YOUR TASK:
The data below holds the lines to copy: everything from the line containing "pink phone: 1 -> 0" to the line containing "white mouse: 4 -> 2", both ends included, set down exactly.

RECORDS TO PROCESS:
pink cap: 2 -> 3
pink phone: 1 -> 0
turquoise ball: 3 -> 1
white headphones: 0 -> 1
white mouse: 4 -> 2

==

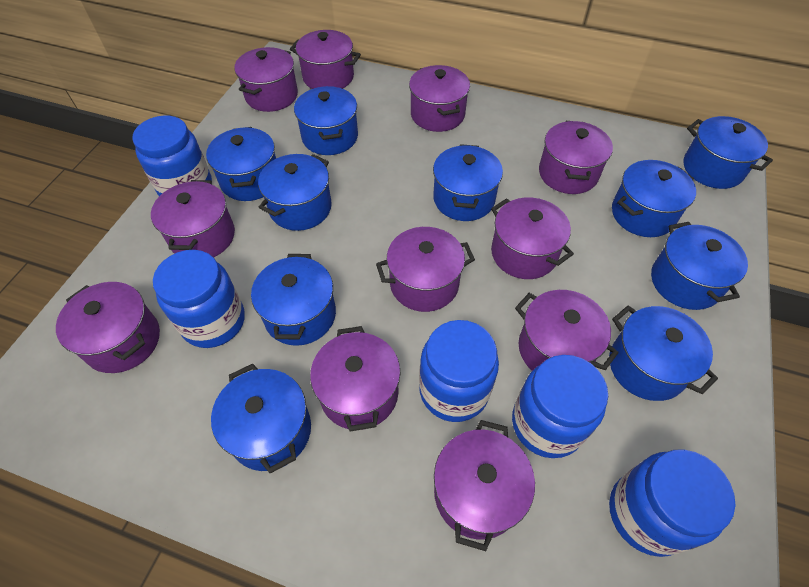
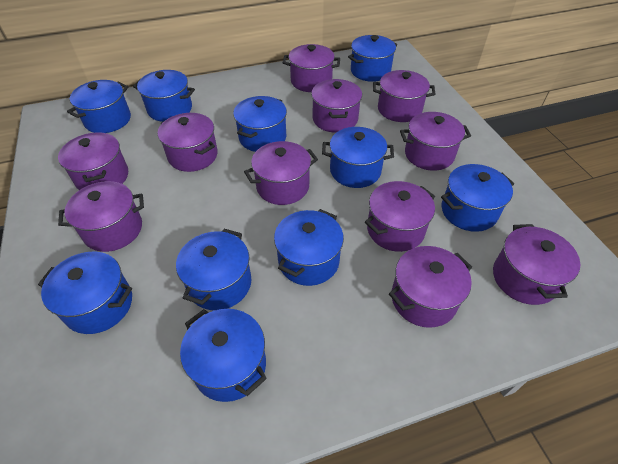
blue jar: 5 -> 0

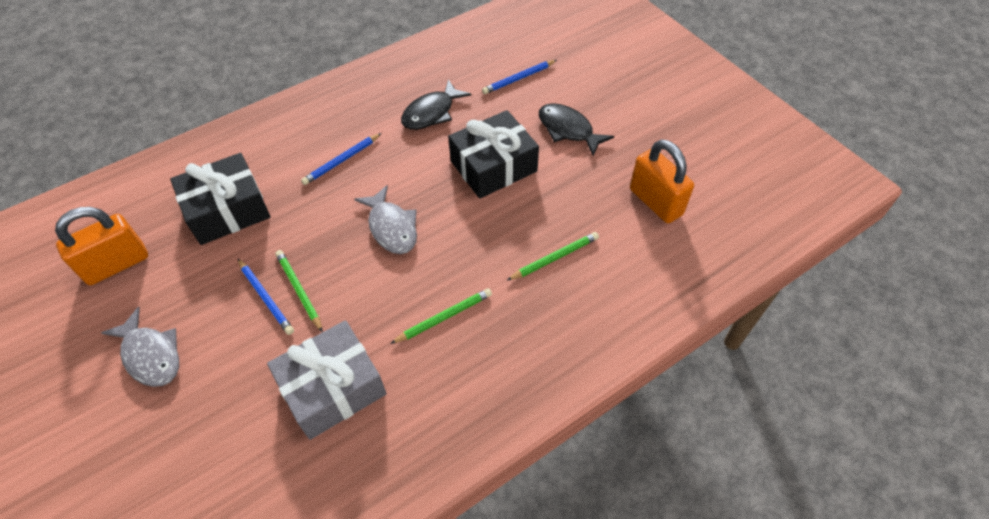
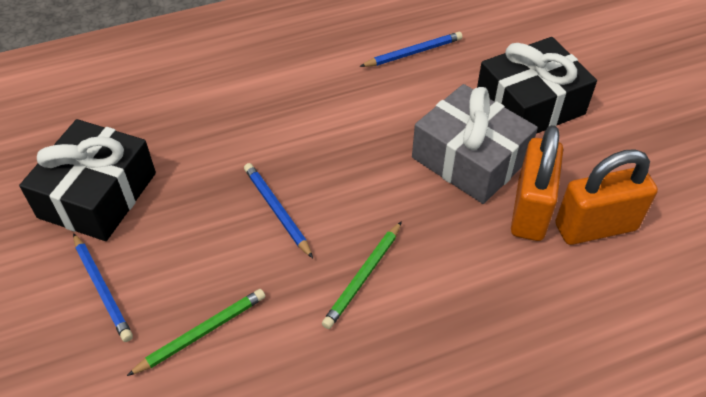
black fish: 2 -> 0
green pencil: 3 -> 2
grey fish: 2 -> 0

SOLUTION FOR THIS TASK:
pink phone: 1 -> 0
turquoise ball: 3 -> 1
white headphones: 0 -> 1
white mouse: 4 -> 2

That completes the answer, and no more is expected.